**Given task:** Retype the whole listing, please, keeping every line exact and dropping the pictures.

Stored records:
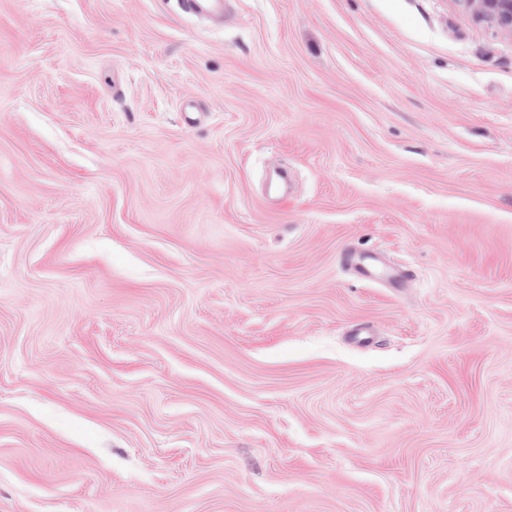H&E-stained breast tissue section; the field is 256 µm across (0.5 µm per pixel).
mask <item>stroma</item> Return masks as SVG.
I'll list each match as a JSON object with an SVG mask.
<instances>
[{"instance_id": "35a3bbf8", "label": "stroma", "mask_w": 512, "mask_h": 512, "mask_svg": "<svg viewBox=\"0 0 512 512\" xmlns=\"http://www.w3.org/2000/svg\"><path fill=\"white\" fill-rule=\"evenodd\" d=\"M174 4L0 0V512H512V33Z\"/></svg>"}]
</instances>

**Solution to the exercise:**
H&E-stained breast tissue section; the field is 256 µm across (0.5 µm per pixel).
mask <item>stroma</item> Return masks as SVG.
I'll list each match as a JSON object with an SVG mask.
<instances>
[{"instance_id": "35a3bbf8", "label": "stroma", "mask_w": 512, "mask_h": 512, "mask_svg": "<svg viewBox=\"0 0 512 512\" xmlns=\"http://www.w3.org/2000/svg\"><path fill=\"white\" fill-rule=\"evenodd\" d=\"M174 4L0 0V512H512V33Z\"/></svg>"}]
</instances>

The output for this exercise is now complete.